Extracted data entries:

[START]

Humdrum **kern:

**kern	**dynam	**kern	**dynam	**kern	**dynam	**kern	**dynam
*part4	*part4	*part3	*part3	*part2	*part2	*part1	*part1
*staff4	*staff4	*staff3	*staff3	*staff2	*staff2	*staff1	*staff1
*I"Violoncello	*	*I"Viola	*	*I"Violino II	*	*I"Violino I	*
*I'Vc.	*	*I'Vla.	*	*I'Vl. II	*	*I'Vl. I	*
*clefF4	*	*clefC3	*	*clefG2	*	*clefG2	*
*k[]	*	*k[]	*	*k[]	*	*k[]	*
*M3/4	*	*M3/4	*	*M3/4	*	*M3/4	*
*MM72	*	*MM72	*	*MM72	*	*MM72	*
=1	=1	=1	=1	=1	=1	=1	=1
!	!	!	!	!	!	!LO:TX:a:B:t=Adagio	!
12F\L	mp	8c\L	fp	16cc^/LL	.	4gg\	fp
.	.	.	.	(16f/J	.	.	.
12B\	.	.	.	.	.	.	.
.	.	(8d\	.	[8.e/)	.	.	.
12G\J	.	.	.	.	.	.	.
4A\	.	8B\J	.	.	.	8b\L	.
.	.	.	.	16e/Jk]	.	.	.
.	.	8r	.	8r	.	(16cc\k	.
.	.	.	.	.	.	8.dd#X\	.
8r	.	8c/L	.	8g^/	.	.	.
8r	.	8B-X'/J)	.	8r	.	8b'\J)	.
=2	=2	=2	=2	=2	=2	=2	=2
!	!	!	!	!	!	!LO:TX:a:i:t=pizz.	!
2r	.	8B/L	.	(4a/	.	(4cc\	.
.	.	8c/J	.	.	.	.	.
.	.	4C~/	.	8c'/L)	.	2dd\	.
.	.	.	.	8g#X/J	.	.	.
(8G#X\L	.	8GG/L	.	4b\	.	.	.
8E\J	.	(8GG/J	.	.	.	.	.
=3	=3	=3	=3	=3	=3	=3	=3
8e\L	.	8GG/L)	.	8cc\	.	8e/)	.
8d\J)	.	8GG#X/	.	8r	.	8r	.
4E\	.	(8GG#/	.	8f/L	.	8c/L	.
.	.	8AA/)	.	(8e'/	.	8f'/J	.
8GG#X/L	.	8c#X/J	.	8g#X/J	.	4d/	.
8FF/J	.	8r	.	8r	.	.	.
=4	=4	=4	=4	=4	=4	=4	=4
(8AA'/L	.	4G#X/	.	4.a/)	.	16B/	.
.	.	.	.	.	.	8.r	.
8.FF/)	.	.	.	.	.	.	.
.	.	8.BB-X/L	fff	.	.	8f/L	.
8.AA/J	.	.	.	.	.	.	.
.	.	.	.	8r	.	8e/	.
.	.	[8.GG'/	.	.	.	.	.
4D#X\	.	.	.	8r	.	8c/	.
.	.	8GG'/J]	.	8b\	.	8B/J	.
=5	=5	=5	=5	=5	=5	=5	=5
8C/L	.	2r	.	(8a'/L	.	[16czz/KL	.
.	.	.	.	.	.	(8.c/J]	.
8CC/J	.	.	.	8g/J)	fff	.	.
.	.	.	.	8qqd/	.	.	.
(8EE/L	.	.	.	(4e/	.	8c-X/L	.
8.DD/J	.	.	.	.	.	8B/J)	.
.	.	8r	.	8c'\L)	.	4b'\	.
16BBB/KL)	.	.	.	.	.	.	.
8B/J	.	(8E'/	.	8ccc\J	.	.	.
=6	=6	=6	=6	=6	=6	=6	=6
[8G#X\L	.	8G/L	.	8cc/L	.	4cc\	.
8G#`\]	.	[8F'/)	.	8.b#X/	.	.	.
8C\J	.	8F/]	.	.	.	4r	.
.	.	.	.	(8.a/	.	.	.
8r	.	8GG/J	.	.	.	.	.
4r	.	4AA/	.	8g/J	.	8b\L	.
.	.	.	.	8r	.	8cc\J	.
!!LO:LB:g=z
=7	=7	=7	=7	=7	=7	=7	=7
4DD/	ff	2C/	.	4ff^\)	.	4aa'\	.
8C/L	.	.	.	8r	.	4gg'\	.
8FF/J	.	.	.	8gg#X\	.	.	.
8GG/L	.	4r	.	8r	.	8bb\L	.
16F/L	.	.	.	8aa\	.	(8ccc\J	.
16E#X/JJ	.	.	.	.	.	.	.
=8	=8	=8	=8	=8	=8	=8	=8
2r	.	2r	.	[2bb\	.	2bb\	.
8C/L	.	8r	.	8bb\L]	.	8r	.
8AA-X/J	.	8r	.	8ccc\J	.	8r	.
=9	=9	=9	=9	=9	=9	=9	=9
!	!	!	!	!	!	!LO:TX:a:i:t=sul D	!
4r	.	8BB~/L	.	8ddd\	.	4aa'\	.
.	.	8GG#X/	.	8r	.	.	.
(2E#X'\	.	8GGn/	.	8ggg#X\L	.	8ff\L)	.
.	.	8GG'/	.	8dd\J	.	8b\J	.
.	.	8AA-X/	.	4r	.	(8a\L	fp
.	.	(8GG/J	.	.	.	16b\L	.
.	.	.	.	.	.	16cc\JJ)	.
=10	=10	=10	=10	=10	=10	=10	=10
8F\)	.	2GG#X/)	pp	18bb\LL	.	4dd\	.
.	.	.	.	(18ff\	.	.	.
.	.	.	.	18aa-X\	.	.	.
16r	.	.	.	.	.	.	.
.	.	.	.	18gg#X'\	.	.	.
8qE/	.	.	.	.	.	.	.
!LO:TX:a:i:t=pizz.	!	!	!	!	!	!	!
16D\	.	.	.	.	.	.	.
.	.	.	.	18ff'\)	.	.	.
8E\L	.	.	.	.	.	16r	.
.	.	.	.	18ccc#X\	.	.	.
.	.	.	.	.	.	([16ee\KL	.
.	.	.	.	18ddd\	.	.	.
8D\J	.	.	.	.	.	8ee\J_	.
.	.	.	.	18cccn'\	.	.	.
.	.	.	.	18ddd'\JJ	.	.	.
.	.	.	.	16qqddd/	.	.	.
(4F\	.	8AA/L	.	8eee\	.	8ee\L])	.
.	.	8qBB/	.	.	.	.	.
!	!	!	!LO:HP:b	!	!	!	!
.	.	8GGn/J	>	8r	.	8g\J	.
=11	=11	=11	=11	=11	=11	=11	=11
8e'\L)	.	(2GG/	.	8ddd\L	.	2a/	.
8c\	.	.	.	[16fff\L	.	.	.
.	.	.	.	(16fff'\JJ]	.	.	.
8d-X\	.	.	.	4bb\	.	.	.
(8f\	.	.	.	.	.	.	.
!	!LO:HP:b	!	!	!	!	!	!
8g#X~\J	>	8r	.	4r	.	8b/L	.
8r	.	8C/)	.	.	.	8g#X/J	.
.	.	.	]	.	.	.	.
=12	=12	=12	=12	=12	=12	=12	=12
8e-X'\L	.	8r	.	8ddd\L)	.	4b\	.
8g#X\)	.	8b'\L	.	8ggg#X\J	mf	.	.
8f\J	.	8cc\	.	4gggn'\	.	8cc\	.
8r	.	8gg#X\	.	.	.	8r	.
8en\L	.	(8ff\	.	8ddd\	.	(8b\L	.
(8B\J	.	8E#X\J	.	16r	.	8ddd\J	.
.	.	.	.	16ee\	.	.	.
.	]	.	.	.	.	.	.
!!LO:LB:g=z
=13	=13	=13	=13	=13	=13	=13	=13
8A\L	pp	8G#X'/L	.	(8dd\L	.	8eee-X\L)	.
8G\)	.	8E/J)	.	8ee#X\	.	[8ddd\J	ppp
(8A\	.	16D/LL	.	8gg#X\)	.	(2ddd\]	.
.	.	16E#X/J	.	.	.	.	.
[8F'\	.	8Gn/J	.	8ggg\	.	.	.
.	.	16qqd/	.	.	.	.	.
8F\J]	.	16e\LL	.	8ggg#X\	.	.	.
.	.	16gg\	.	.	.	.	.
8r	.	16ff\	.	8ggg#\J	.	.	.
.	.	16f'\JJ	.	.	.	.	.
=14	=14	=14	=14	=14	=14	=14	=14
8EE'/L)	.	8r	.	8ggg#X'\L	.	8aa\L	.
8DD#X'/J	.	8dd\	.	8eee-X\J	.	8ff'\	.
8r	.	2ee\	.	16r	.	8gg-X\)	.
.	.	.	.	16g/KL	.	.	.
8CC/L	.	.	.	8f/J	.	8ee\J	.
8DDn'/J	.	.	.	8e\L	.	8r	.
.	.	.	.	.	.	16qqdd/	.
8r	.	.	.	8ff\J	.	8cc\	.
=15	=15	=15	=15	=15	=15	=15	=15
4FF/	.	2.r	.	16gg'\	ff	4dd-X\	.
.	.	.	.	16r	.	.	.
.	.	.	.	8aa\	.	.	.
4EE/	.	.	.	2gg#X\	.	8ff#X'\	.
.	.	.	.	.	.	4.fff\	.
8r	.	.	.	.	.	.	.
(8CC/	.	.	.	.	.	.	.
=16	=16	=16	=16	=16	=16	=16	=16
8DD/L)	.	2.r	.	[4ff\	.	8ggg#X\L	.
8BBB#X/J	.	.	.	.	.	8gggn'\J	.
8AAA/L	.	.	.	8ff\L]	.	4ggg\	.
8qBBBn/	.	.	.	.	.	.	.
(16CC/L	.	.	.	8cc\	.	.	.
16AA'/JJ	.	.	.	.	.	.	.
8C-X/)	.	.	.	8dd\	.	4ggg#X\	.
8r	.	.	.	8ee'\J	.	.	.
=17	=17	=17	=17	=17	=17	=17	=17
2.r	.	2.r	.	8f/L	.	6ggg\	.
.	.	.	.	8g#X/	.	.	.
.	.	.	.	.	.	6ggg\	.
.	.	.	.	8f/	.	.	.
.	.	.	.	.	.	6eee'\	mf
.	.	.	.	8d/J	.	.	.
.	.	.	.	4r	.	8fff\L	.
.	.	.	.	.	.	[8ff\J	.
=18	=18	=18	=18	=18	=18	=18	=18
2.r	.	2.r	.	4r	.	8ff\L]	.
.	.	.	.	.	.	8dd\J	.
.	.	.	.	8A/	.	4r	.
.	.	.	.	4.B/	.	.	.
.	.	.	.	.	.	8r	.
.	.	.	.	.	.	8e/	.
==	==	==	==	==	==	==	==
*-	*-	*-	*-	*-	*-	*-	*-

[END]

# [SHORT EXERCISE]
How many lines of the records above contain the string "kern", with case counting? Reply with the number alone.

# [WRITTEN ANSWER]
2